[Stored data]
=====

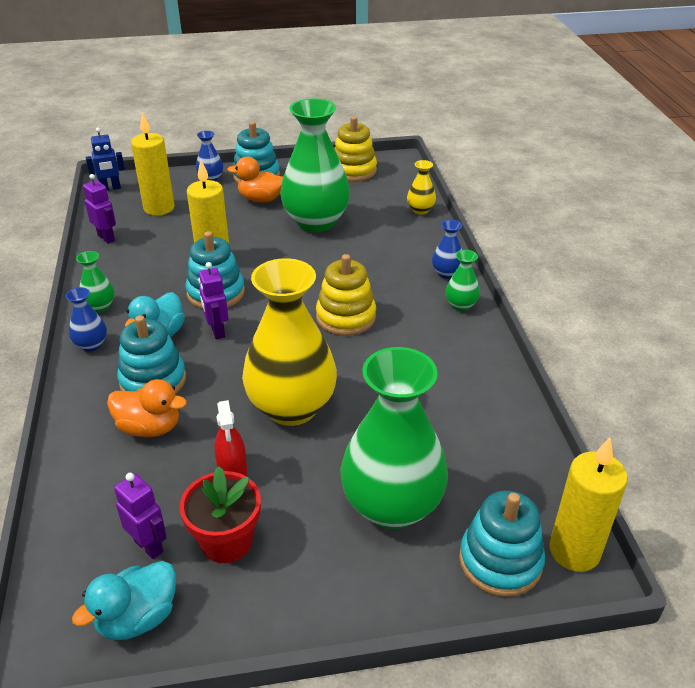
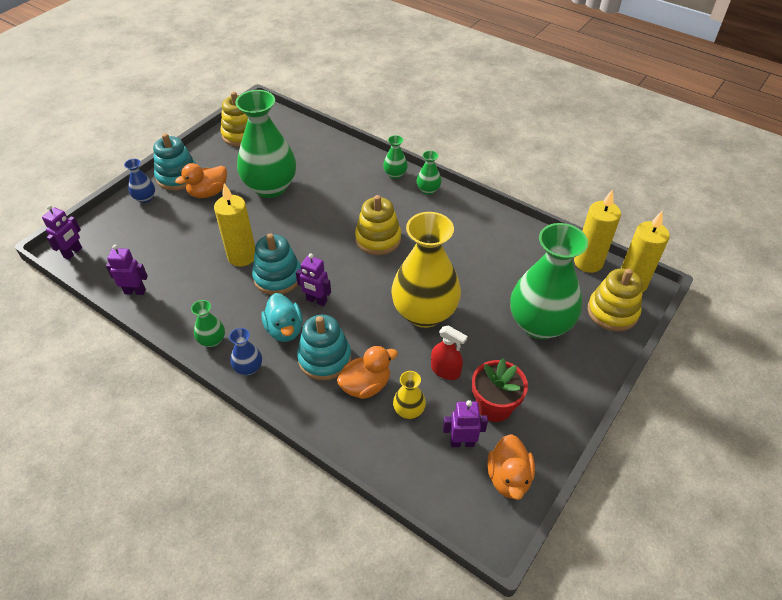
camera: 45 degrees left, 10 degrees up
turquoise duck [72,561,176,640] -> orange duck [488,434,535,500]
blue robot [86,127,125,191] -> purple robot [42,205,82,260]
yellow candle [131,112,175,216] -> yellow candle moved to [574,189,621,273]
yellow vase [407,160,436,215] -> yellow vase moved to [393,371,426,419]
blue vase [432,220,462,279] -> green vase [383,135,408,179]
turquoise stacking toy [459,491,545,597] -> yellow stacking toy [588,269,643,331]

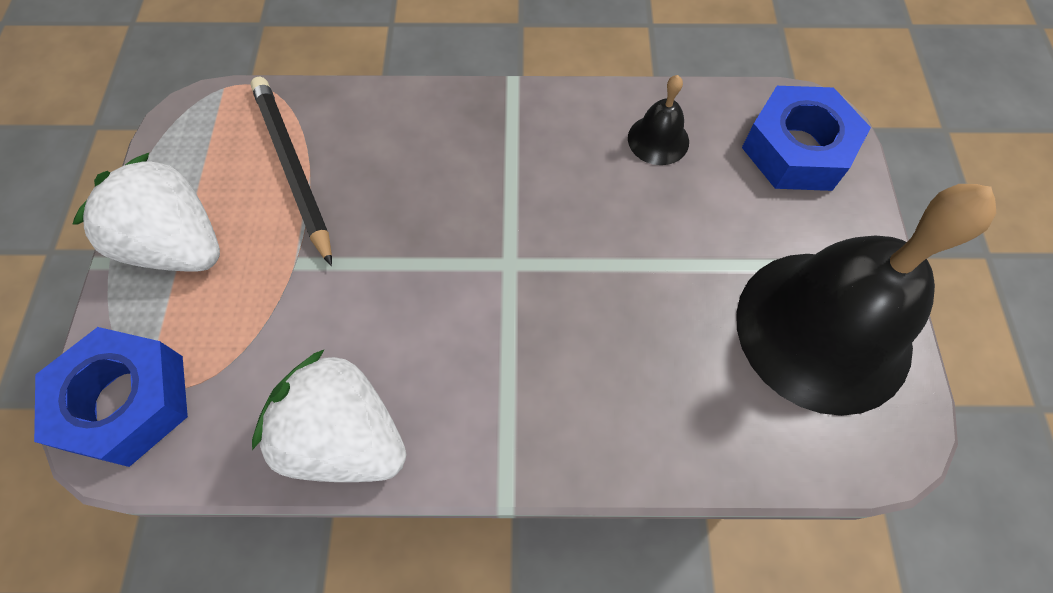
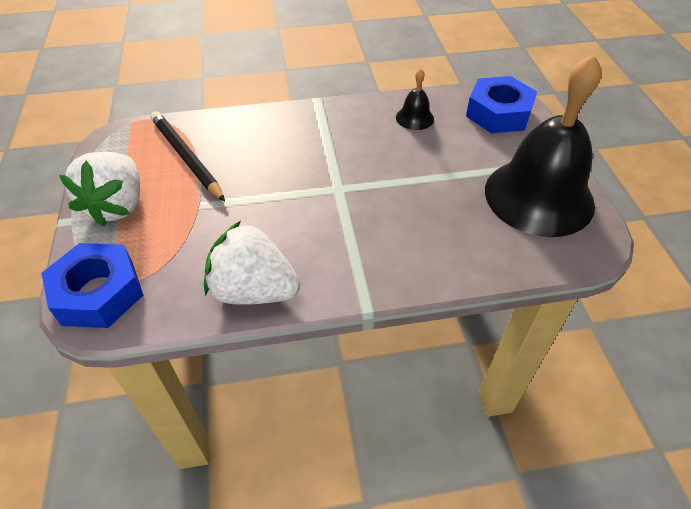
camera: 10 degrees left, 15 degrees down
white strawberry [72,153,220,272] -> white strawberry turned 105 degrees counterclockwise [59,152,140,226]

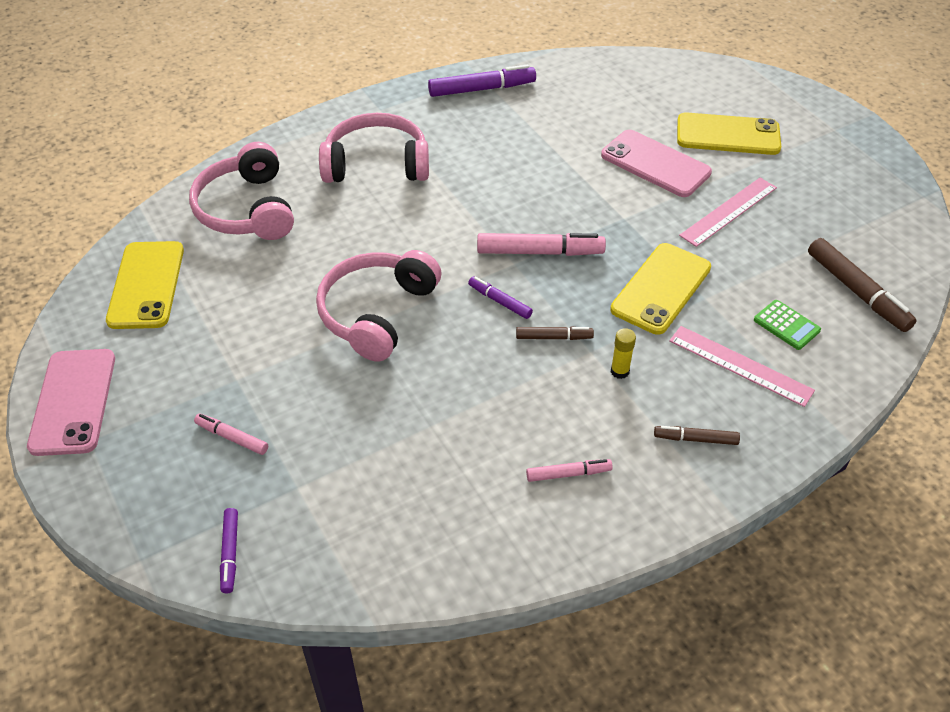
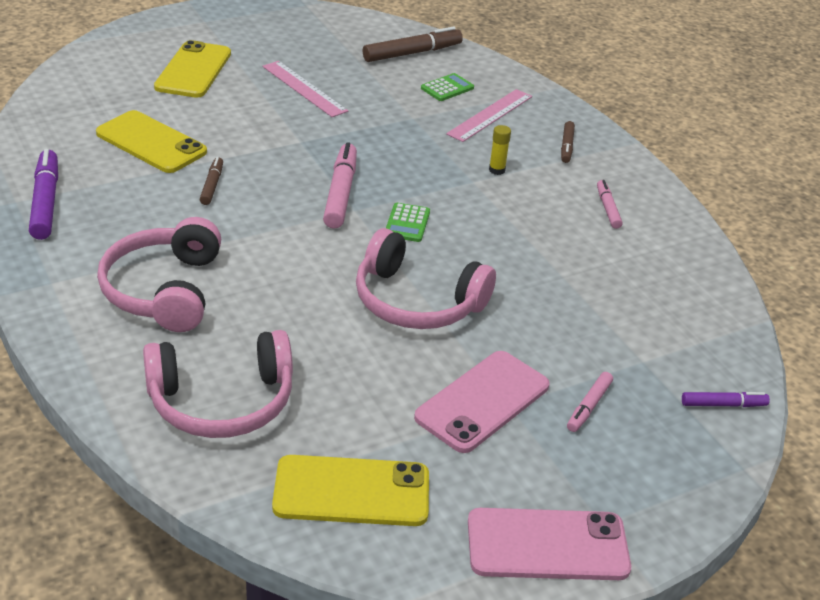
camera: 90 degrees left, 10 degrees down
purple marker [468,277,533,319] -> green calculator [386,203,430,242]
brown marker [516,326,594,340] -> brown marker moved to [200,157,223,205]
pink phone [601,130,712,197] -> pink phone moved to [414,351,550,453]
yellow phone [610,243,711,335] -> yellow phone moved to [96,110,207,173]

=====

Work instruction: Between and including the line with "camera: 10 degrees left, 15 degrees down" and the line with "purple marker [468,277,533,319]", repeat every line exactly as it appears above, with pictures left out.

Output of the task:
camera: 10 degrees left, 15 degrees down
white strawberry [72,153,220,272] -> white strawberry turned 105 degrees counterclockwise [59,152,140,226]

camera: 90 degrees left, 10 degrees down
purple marker [468,277,533,319] -> green calculator [386,203,430,242]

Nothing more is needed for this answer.